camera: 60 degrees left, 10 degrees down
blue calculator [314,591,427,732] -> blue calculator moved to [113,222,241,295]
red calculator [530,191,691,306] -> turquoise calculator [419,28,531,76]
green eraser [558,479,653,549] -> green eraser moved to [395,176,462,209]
☆ ☆ ☆ ☆ ☆ ☆ ☆
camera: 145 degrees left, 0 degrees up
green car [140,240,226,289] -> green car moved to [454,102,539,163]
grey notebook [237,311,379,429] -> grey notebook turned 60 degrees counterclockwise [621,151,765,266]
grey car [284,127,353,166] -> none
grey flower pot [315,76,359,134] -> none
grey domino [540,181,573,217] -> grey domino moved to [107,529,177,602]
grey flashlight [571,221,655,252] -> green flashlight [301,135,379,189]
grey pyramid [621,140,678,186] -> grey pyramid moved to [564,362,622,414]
☆ ☆ ☆ ☆ ☆ ☆ ☆
» DIRECTIONS FOR THIS TASK: Give back the records above exactly, limited to the lines between the one holding "grey notebook [237,311,379,429]" and the one holding "grey pyramid [621,140,678,186]", inclusive.

» TASK RESULT:
grey notebook [237,311,379,429] -> grey notebook turned 60 degrees counterclockwise [621,151,765,266]
grey car [284,127,353,166] -> none
grey flower pot [315,76,359,134] -> none
grey domino [540,181,573,217] -> grey domino moved to [107,529,177,602]
grey flashlight [571,221,655,252] -> green flashlight [301,135,379,189]
grey pyramid [621,140,678,186] -> grey pyramid moved to [564,362,622,414]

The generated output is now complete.